» **Task description**: Only the lines below from the one that holds "(609, 357) = (116, 273): brown" through the one that holds "(517, 201) = (126, 279): white" should appear in the answer, copied exactly, end lines included and pictures omitted.

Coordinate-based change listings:
◇ ◇ ◇ ◇ ◇ ◇ ◇
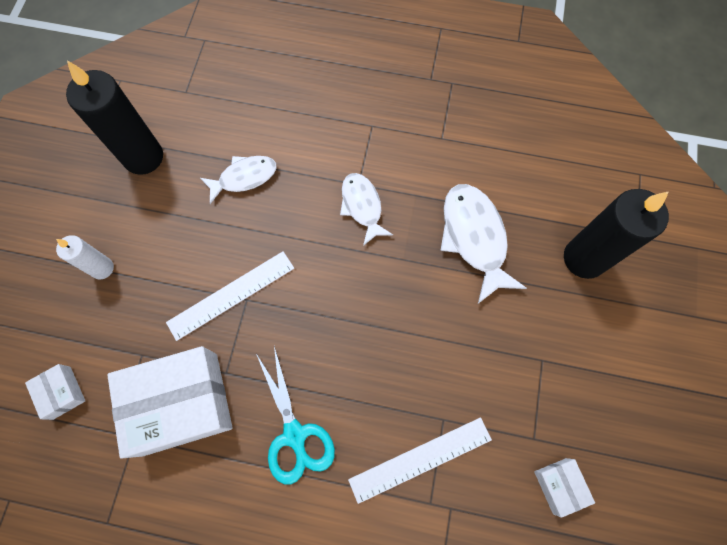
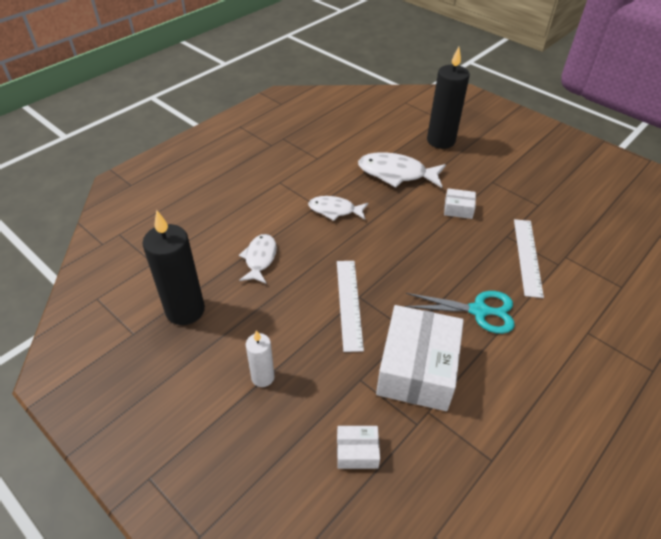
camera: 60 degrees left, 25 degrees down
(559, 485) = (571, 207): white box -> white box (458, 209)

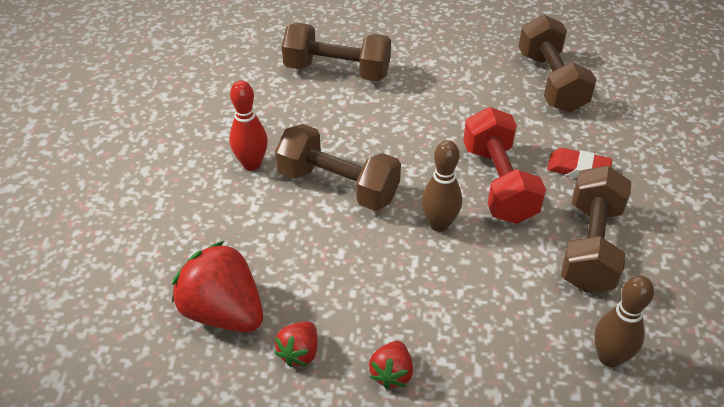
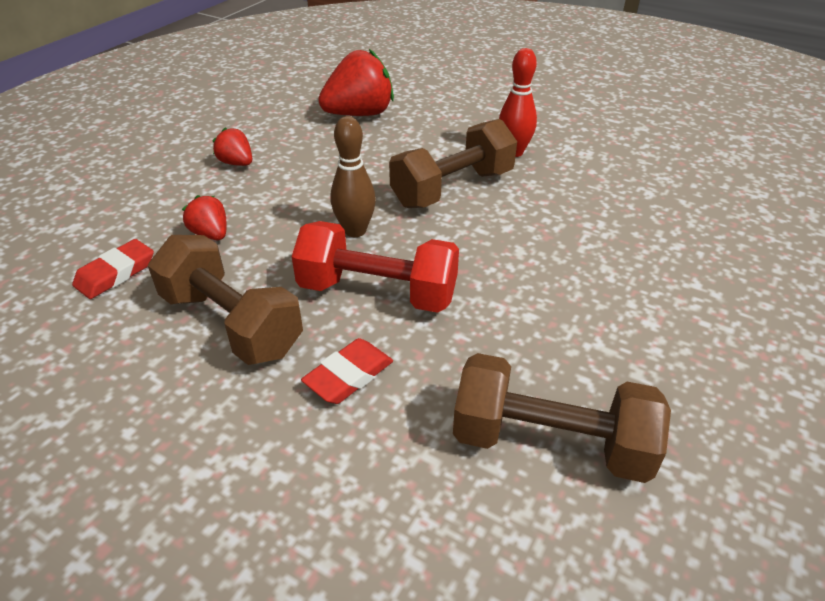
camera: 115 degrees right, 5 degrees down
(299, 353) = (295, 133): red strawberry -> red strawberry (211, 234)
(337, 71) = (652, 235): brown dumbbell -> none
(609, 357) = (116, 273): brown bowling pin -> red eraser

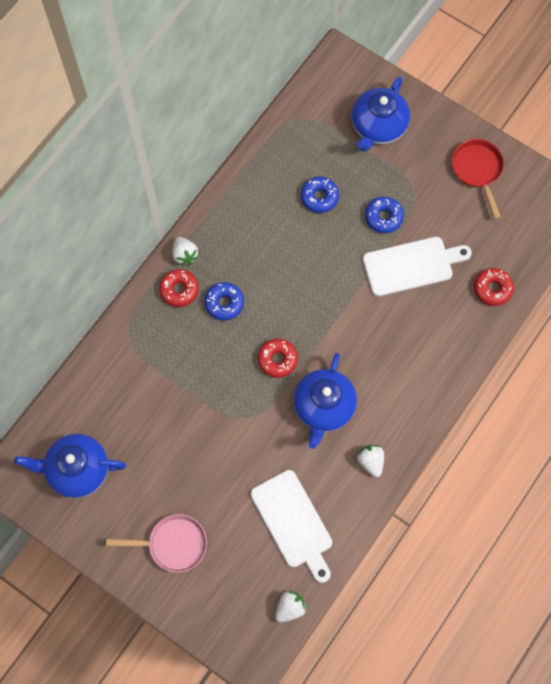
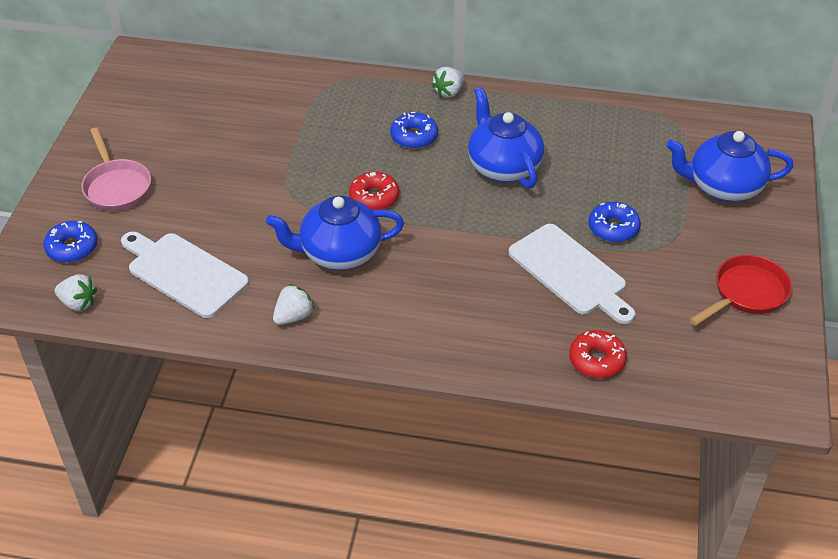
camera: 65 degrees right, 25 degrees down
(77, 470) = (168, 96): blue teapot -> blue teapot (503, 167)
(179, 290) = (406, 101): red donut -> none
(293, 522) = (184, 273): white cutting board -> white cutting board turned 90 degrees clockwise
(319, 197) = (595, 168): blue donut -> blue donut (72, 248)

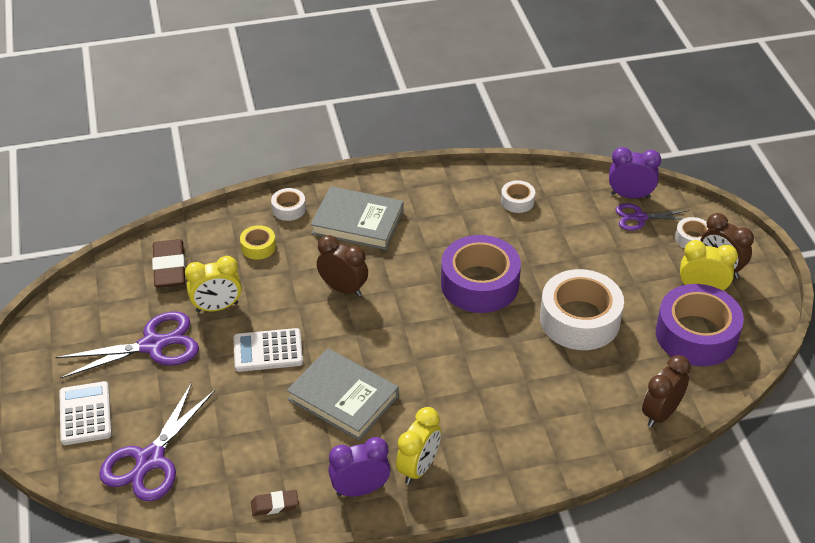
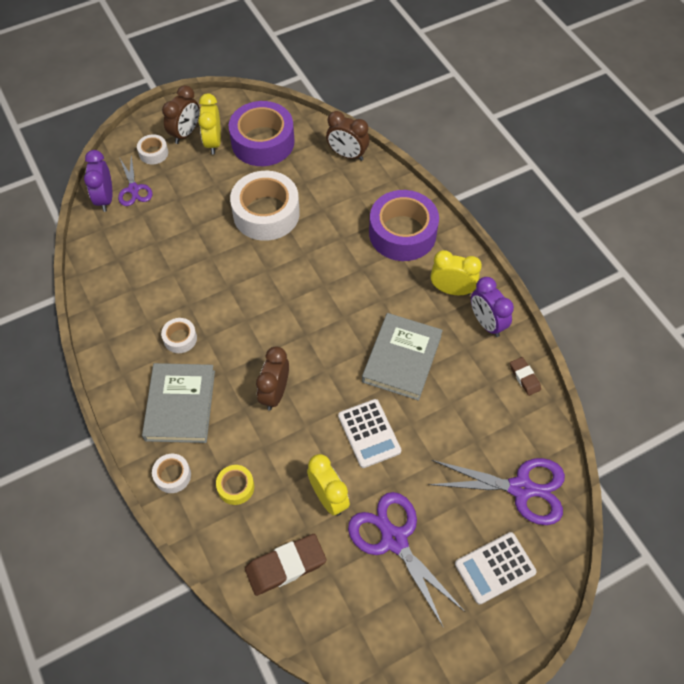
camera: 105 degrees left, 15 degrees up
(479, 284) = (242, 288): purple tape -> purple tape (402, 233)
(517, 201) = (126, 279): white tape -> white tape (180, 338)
◇ ◇ ◇ ◇ ◇ ◇ ◇
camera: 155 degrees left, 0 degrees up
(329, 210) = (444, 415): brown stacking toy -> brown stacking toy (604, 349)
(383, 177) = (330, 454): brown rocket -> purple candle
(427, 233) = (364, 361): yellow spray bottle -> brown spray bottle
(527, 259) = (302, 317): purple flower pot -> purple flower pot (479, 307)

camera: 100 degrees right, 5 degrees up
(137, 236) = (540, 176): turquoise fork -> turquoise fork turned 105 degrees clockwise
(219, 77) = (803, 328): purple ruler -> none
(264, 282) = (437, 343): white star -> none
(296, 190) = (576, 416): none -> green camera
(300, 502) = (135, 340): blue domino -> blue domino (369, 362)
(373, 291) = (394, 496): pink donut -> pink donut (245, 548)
◇ ◇ ◇ ◇ ◇ ◇ ◇
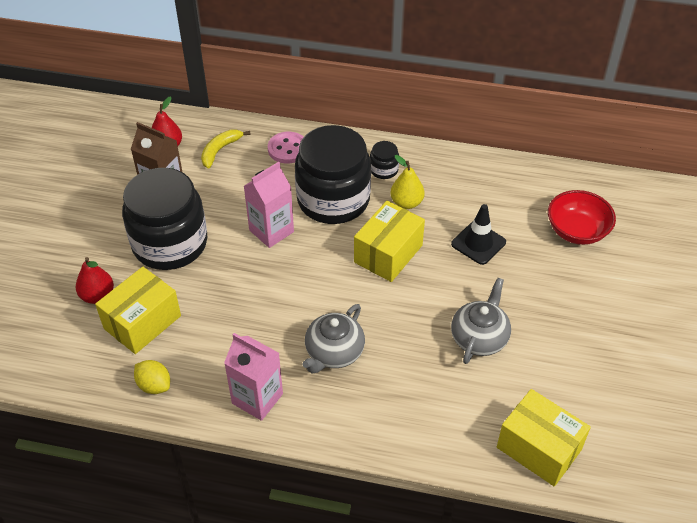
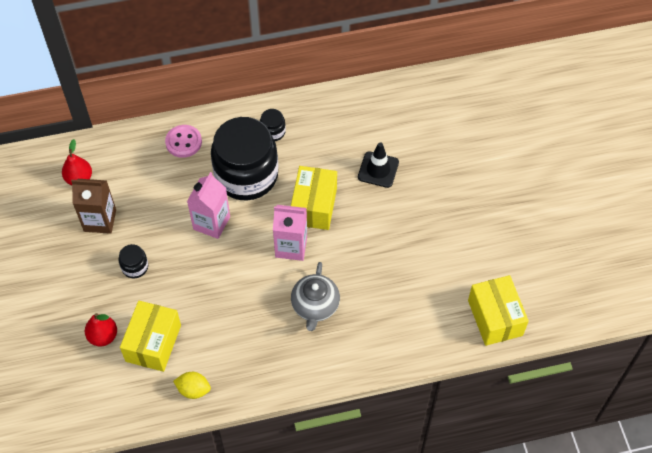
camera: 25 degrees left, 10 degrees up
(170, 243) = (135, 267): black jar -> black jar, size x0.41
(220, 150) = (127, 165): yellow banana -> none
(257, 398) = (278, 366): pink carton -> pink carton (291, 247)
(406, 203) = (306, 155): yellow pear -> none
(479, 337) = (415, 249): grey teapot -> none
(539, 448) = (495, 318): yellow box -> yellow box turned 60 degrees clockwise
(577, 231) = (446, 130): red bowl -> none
◇ ◇ ◇ ◇ ◇ ◇ ◇
» **Answer to this task**:
(609, 357) = (116, 273): brown bowling pin -> red eraser

camera: 65 degrees right, 25 degrees down
(77, 470) = (168, 96): blue teapot -> blue teapot (503, 167)
(179, 290) = (406, 101): red donut -> none
(293, 522) = (184, 273): white cutting board -> white cutting board turned 90 degrees clockwise
(319, 197) = (595, 168): blue donut -> blue donut (72, 248)

camera: 105 degrees left, 15 degrees up
(479, 284) = (242, 288): purple tape -> purple tape (402, 233)
(517, 201) = (126, 279): white tape -> white tape (180, 338)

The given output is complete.